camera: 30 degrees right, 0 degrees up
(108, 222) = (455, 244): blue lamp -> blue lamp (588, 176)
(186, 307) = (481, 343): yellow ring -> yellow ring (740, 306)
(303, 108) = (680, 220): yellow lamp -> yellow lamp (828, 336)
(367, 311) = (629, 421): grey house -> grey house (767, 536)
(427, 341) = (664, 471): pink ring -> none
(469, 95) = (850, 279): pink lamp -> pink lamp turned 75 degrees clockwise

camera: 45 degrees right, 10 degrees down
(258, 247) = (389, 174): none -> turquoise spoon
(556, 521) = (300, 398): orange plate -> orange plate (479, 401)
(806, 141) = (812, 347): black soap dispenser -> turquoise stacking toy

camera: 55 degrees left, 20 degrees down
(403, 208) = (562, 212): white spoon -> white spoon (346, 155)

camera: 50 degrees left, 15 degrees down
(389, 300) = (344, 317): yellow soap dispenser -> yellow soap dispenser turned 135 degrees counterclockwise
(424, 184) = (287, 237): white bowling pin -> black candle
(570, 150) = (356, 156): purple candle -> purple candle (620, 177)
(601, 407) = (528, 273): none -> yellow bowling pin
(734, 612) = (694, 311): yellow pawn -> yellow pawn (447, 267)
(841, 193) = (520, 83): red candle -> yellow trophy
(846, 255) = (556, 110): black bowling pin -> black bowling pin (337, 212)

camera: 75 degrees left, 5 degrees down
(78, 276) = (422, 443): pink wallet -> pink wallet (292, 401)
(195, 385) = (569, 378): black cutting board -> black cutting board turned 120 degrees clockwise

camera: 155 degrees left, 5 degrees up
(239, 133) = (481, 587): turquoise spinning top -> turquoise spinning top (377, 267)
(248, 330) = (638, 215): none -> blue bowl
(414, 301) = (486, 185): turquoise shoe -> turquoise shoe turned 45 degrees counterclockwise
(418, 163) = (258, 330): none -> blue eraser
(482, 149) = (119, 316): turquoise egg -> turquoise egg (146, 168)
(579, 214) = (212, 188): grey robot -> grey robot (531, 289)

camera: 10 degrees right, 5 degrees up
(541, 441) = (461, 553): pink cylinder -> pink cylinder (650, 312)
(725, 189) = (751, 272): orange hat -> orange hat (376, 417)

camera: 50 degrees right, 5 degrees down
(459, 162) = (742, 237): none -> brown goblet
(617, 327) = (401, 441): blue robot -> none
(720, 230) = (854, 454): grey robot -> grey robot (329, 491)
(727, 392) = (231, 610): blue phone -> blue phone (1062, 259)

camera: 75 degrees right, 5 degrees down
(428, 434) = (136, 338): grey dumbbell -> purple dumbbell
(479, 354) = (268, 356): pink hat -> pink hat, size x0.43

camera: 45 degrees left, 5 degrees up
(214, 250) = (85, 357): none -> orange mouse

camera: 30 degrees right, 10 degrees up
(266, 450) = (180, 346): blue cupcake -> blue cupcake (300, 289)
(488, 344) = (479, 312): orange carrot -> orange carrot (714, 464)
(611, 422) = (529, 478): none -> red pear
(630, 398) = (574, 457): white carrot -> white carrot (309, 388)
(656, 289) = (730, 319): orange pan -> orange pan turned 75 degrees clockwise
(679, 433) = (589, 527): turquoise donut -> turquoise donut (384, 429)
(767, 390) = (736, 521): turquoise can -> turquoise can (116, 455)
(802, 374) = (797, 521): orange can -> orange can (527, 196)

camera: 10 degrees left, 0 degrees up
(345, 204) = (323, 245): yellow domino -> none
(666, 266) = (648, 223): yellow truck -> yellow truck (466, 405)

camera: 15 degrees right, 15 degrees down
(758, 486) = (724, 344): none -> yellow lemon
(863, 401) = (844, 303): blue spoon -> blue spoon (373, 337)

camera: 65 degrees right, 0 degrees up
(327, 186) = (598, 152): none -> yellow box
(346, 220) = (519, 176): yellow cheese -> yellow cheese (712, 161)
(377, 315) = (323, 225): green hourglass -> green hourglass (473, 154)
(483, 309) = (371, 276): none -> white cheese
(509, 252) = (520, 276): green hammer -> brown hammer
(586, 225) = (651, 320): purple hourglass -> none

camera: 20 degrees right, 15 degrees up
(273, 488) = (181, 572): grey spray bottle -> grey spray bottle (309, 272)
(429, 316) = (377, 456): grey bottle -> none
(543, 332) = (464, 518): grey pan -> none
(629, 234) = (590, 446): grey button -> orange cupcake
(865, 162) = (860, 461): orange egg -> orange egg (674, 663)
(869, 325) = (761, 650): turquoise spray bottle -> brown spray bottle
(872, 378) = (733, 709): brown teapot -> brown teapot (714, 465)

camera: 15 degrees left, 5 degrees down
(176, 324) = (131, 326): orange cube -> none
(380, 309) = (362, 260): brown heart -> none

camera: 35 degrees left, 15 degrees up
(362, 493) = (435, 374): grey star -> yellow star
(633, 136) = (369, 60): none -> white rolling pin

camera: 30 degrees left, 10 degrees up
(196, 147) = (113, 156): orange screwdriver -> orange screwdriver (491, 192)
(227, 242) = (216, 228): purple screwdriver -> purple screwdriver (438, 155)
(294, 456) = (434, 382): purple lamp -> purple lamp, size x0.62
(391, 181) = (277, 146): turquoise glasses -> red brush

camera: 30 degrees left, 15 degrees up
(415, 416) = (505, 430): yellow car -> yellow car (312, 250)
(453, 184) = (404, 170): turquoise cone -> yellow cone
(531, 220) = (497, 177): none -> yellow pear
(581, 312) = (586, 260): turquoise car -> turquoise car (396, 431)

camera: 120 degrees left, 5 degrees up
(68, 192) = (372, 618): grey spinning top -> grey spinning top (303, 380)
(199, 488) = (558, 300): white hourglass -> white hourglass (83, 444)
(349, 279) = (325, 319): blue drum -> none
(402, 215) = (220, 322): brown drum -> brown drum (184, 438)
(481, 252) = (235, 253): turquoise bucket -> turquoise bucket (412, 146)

[Task item] Could you restate the listing above word for word?

[Task response]
camera: 30 degrees right, 0 degrees up
(108, 222) = (455, 244): blue lamp -> blue lamp (588, 176)
(186, 307) = (481, 343): yellow ring -> yellow ring (740, 306)
(303, 108) = (680, 220): yellow lamp -> yellow lamp (828, 336)
(367, 311) = (629, 421): grey house -> grey house (767, 536)
(427, 341) = (664, 471): pink ring -> none
(469, 95) = (850, 279): pink lamp -> pink lamp turned 75 degrees clockwise

camera: 45 degrees right, 10 degrees down
(258, 247) = (389, 174): none -> turquoise spoon
(556, 521) = (300, 398): orange plate -> orange plate (479, 401)
(806, 141) = (812, 347): black soap dispenser -> turquoise stacking toy

camera: 55 degrees left, 20 degrees down
(403, 208) = (562, 212): white spoon -> white spoon (346, 155)

camera: 50 degrees left, 15 degrees down
(389, 300) = (344, 317): yellow soap dispenser -> yellow soap dispenser turned 135 degrees counterclockwise
(424, 184) = (287, 237): white bowling pin -> black candle
(570, 150) = (356, 156): purple candle -> purple candle (620, 177)
(601, 407) = (528, 273): none -> yellow bowling pin
(734, 612) = (694, 311): yellow pawn -> yellow pawn (447, 267)
(841, 193) = (520, 83): red candle -> yellow trophy
(846, 255) = (556, 110): black bowling pin -> black bowling pin (337, 212)

camera: 75 degrees left, 5 degrees down
(78, 276) = (422, 443): pink wallet -> pink wallet (292, 401)
(195, 385) = (569, 378): black cutting board -> black cutting board turned 120 degrees clockwise

camera: 155 degrees left, 5 degrees up
(239, 133) = (481, 587): turquoise spinning top -> turquoise spinning top (377, 267)
(248, 330) = (638, 215): none -> blue bowl
(414, 301) = (486, 185): turquoise shoe -> turquoise shoe turned 45 degrees counterclockwise
(418, 163) = (258, 330): none -> blue eraser
(482, 149) = (119, 316): turquoise egg -> turquoise egg (146, 168)
(579, 214) = (212, 188): grey robot -> grey robot (531, 289)

camera: 10 degrees right, 5 degrees up
(541, 441) = (461, 553): pink cylinder -> pink cylinder (650, 312)
(725, 189) = (751, 272): orange hat -> orange hat (376, 417)

camera: 50 degrees right, 5 degrees down
(459, 162) = (742, 237): none -> brown goblet
(617, 327) = (401, 441): blue robot -> none
(720, 230) = (854, 454): grey robot -> grey robot (329, 491)
(727, 392) = (231, 610): blue phone -> blue phone (1062, 259)

camera: 75 degrees right, 5 degrees down
(428, 434) = (136, 338): grey dumbbell -> purple dumbbell
(479, 354) = (268, 356): pink hat -> pink hat, size x0.43

camera: 45 degrees left, 5 degrees up
(214, 250) = (85, 357): none -> orange mouse

camera: 30 degrees right, 10 degrees up
(266, 450) = (180, 346): blue cupcake -> blue cupcake (300, 289)
(488, 344) = (479, 312): orange carrot -> orange carrot (714, 464)
(611, 422) = (529, 478): none -> red pear
(630, 398) = (574, 457): white carrot -> white carrot (309, 388)
(656, 289) = (730, 319): orange pan -> orange pan turned 75 degrees clockwise
(679, 433) = (589, 527): turquoise donut -> turquoise donut (384, 429)
(767, 390) = (736, 521): turquoise can -> turquoise can (116, 455)
(802, 374) = (797, 521): orange can -> orange can (527, 196)

camera: 10 degrees left, 0 degrees up
(345, 204) = (323, 245): yellow domino -> none
(666, 266) = (648, 223): yellow truck -> yellow truck (466, 405)

camera: 15 degrees right, 15 degrees down
(758, 486) = (724, 344): none -> yellow lemon
(863, 401) = (844, 303): blue spoon -> blue spoon (373, 337)

camera: 65 degrees right, 0 degrees up
(327, 186) = (598, 152): none -> yellow box
(346, 220) = (519, 176): yellow cheese -> yellow cheese (712, 161)
(377, 315) = (323, 225): green hourglass -> green hourglass (473, 154)
(483, 309) = (371, 276): none -> white cheese
(509, 252) = (520, 276): green hammer -> brown hammer
(586, 225) = (651, 320): purple hourglass -> none

camera: 20 degrees right, 15 degrees up
(273, 488) = (181, 572): grey spray bottle -> grey spray bottle (309, 272)
(429, 316) = (377, 456): grey bottle -> none
(543, 332) = (464, 518): grey pan -> none
(629, 234) = (590, 446): grey button -> orange cupcake
(865, 162) = (860, 461): orange egg -> orange egg (674, 663)
(869, 325) = (761, 650): turquoise spray bottle -> brown spray bottle
(872, 378) = (733, 709): brown teapot -> brown teapot (714, 465)

camera: 15 degrees left, 5 degrees down
(176, 324) = (131, 326): orange cube -> none
(380, 309) = (362, 260): brown heart -> none

camera: 35 degrees left, 15 degrees up
(362, 493) = (435, 374): grey star -> yellow star
(633, 136) = (369, 60): none -> white rolling pin

camera: 30 degrees left, 10 degrees up
(196, 147) = (113, 156): orange screwdriver -> orange screwdriver (491, 192)
(227, 242) = (216, 228): purple screwdriver -> purple screwdriver (438, 155)
(294, 456) = (434, 382): purple lamp -> purple lamp, size x0.62
(391, 181) = (277, 146): turquoise glasses -> red brush

camera: 30 degrees left, 15 degrees up
(415, 416) = (505, 430): yellow car -> yellow car (312, 250)
(453, 184) = (404, 170): turquoise cone -> yellow cone
(531, 220) = (497, 177): none -> yellow pear
(581, 312) = (586, 260): turquoise car -> turquoise car (396, 431)

camera: 120 degrees left, 5 degrees up
(68, 192) = (372, 618): grey spinning top -> grey spinning top (303, 380)
(199, 488) = (558, 300): white hourglass -> white hourglass (83, 444)
(349, 279) = (325, 319): blue drum -> none
(402, 215) = (220, 322): brown drum -> brown drum (184, 438)
(481, 252) = (235, 253): turquoise bucket -> turquoise bucket (412, 146)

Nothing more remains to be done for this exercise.